Instructions to follow:
Apart from the pictures, write out the records that follow exactly.

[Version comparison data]
Segment Open

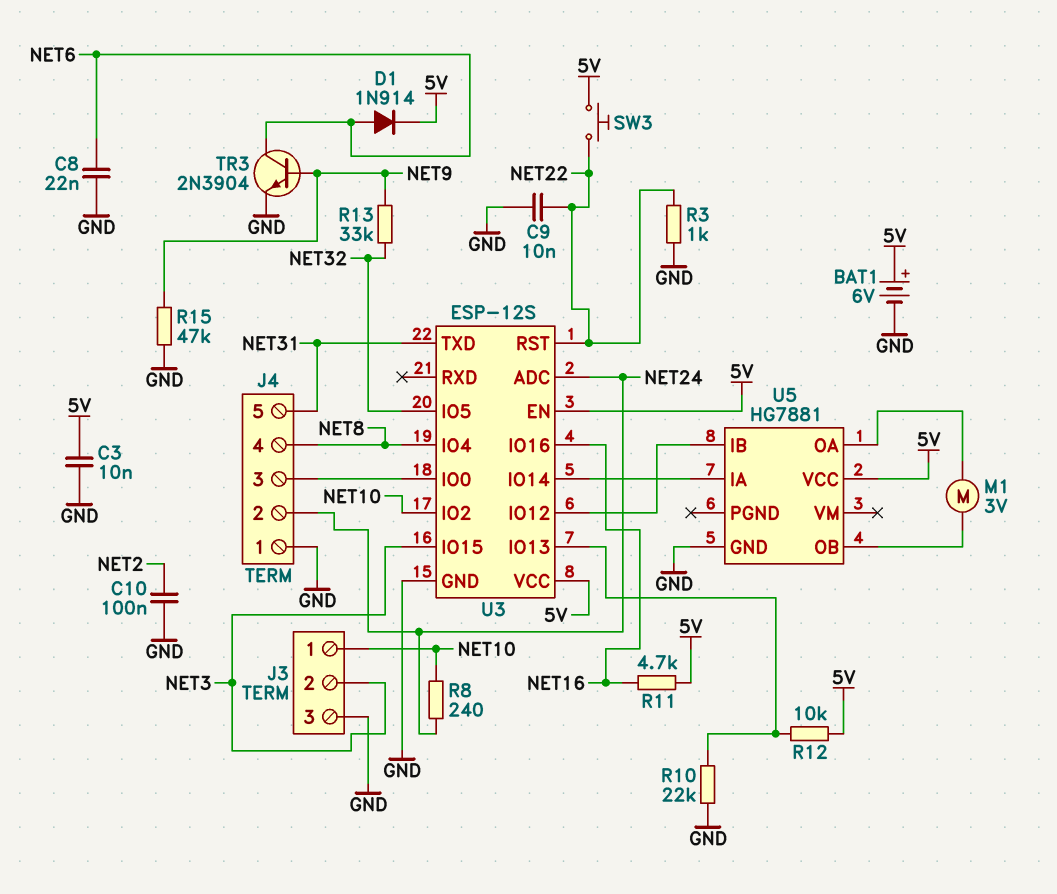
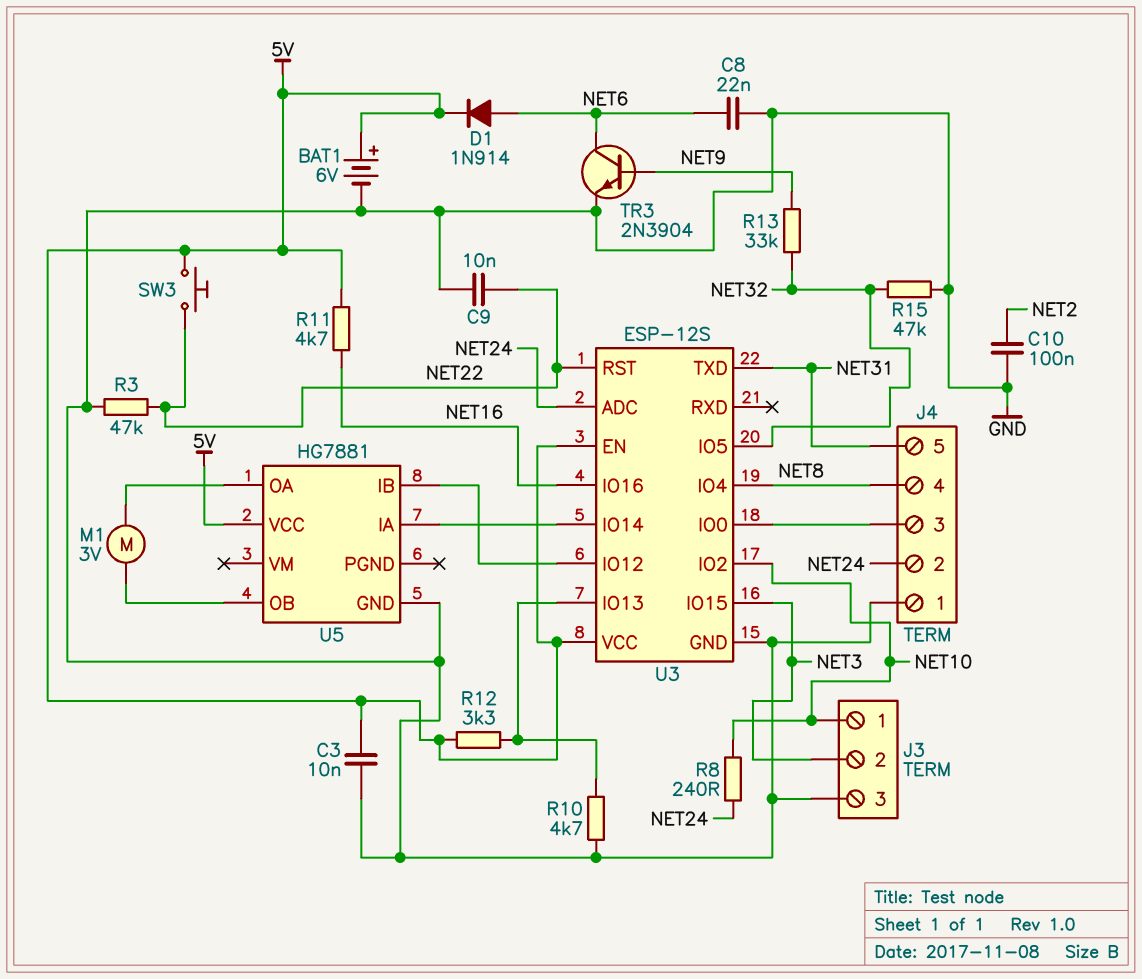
R3: 1k (GND, NET22) -> 47k (GND, NET22)
R10: 22k (GND, U3/IO13) -> 4.7k (GND, U3/IO13)
R12: 10k (5V, U3/IO13) -> 3.3k (5V, U3/IO13)
R15: 47k (GND, NET9) -> 47k (GND, NET32)

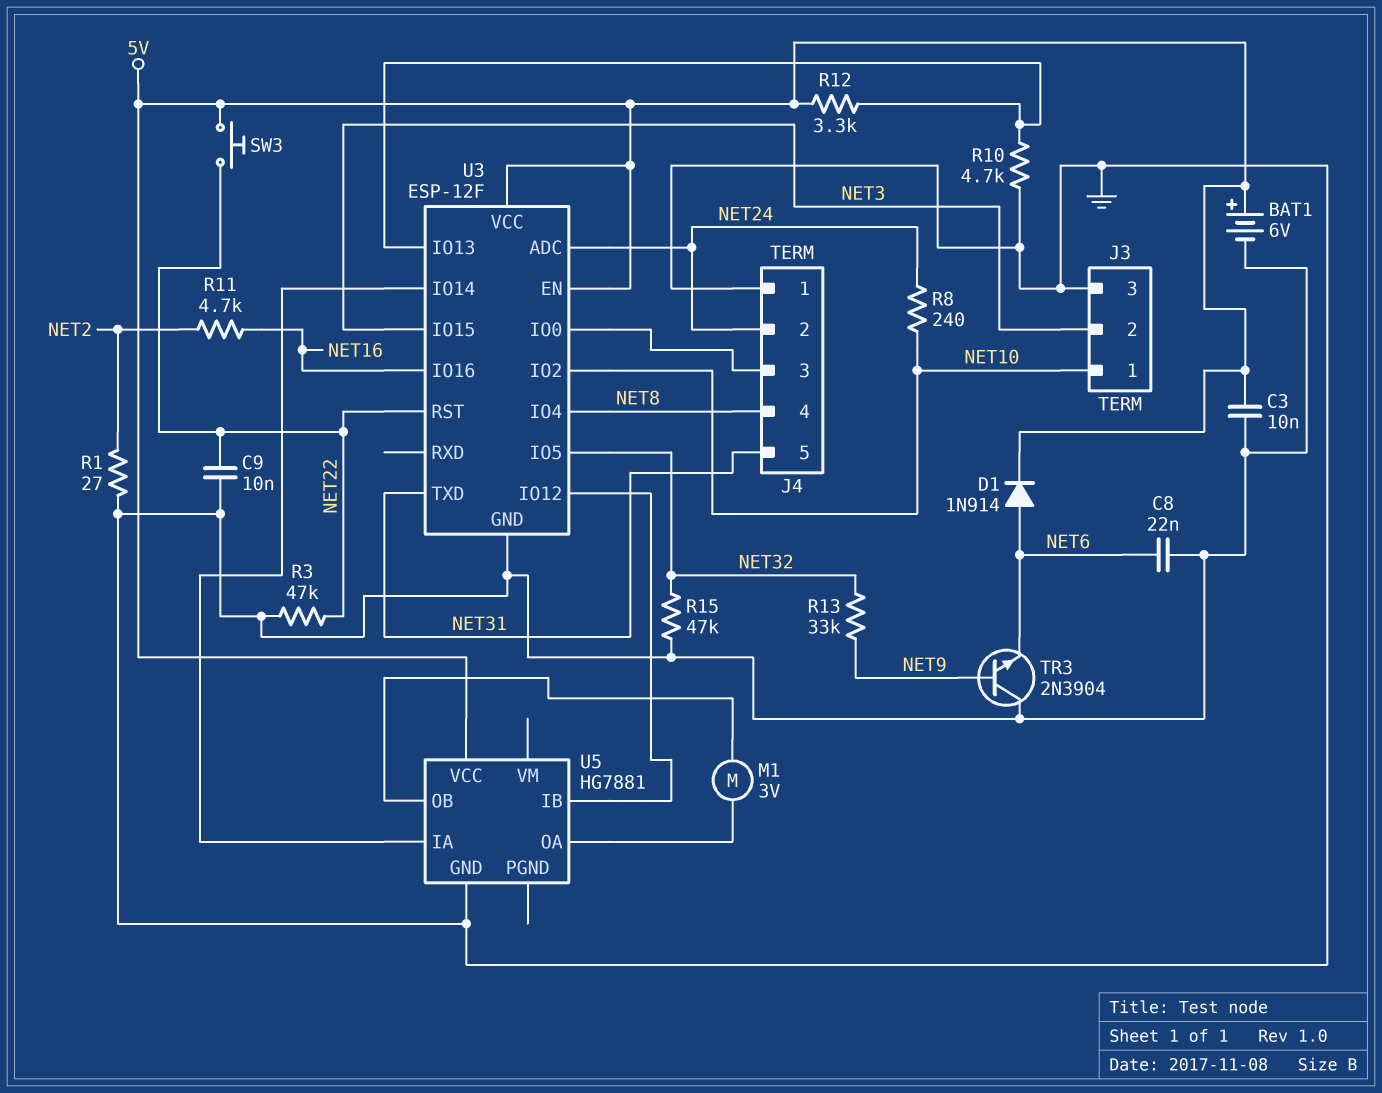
C10: 100nF (GND, NET2) -> none
R1: none -> 27 (GND, NET2)
R11: 4.7k (5V, NET16) -> 4.7k (NET2, NET16)
TR3: NPN 2N3904 (B NET9, C NET6, E GND) -> NPN 2N3904 (B NET9, C GND, E NET6)
U3: ESP-12S -> ESP-12F

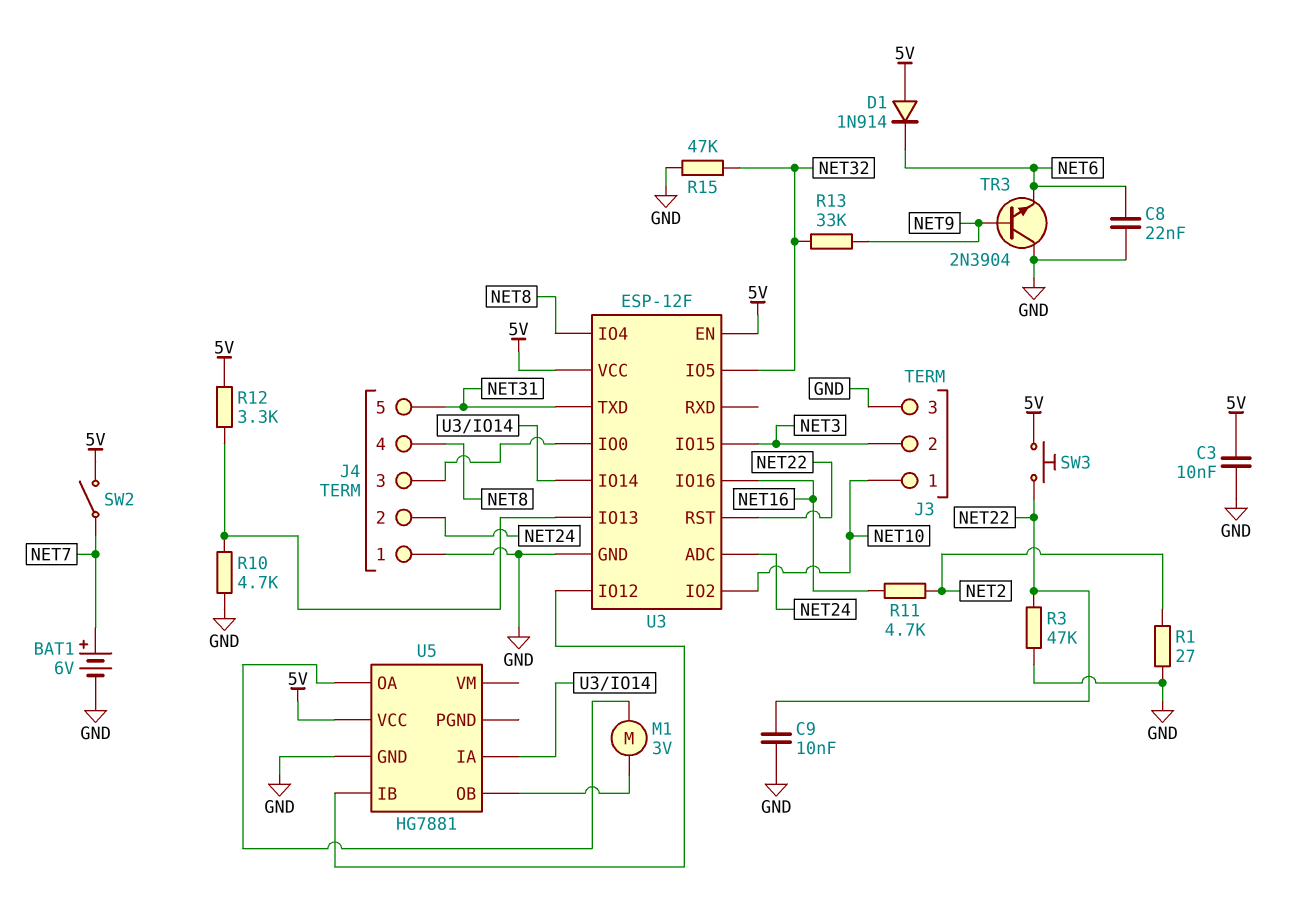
BAT1: 6V (plus 5V, minus GND) -> 6V (plus NET7, minus GND)
D1: diode 1N914 (A NET6, K 5V) -> diode 1N914 (A 5V, K NET6)
R8: 240 (NET10, NET24) -> none
SW2: none -> switch (5V, NET7)

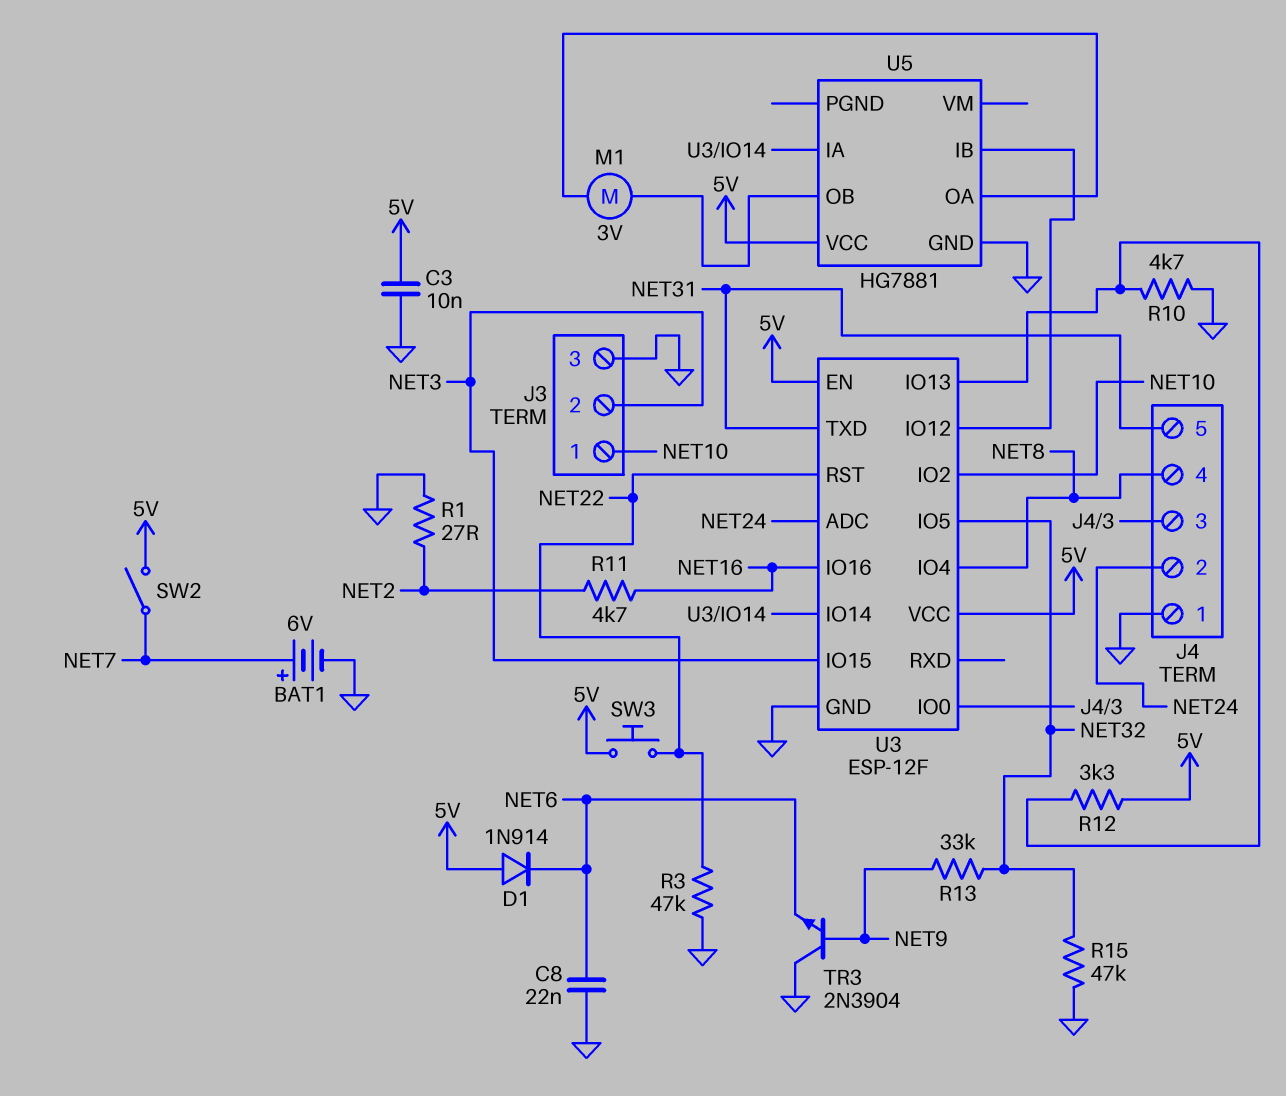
C9: 10nF (GND, NET22) -> none

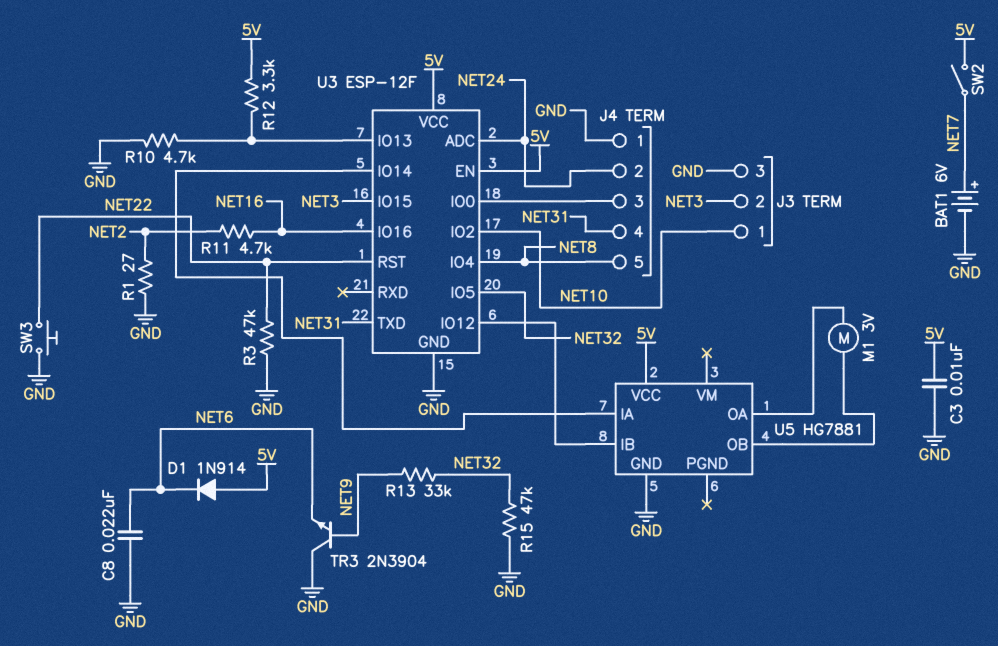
J4 pin 4: NET8 -> NET31
J4 pin 5: NET31 -> NET8
SW3: button (5V, NET22) -> button (GND, NET22)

Segment Closed

Solution:
R3: 1k (GND, NET22) -> 47k (GND, NET22)
R10: 22k (GND, U3/IO13) -> 4.7k (GND, U3/IO13)
R12: 10k (5V, U3/IO13) -> 3.3k (5V, U3/IO13)
R15: 47k (GND, NET9) -> 47k (GND, NET32)

C10: 100nF (GND, NET2) -> none
R1: none -> 27 (GND, NET2)
R11: 4.7k (5V, NET16) -> 4.7k (NET2, NET16)
TR3: NPN 2N3904 (B NET9, C NET6, E GND) -> NPN 2N3904 (B NET9, C GND, E NET6)
U3: ESP-12S -> ESP-12F

BAT1: 6V (plus 5V, minus GND) -> 6V (plus NET7, minus GND)
D1: diode 1N914 (A NET6, K 5V) -> diode 1N914 (A 5V, K NET6)
R8: 240 (NET10, NET24) -> none
SW2: none -> switch (5V, NET7)

C9: 10nF (GND, NET22) -> none

J4 pin 4: NET8 -> NET31
J4 pin 5: NET31 -> NET8
SW3: button (5V, NET22) -> button (GND, NET22)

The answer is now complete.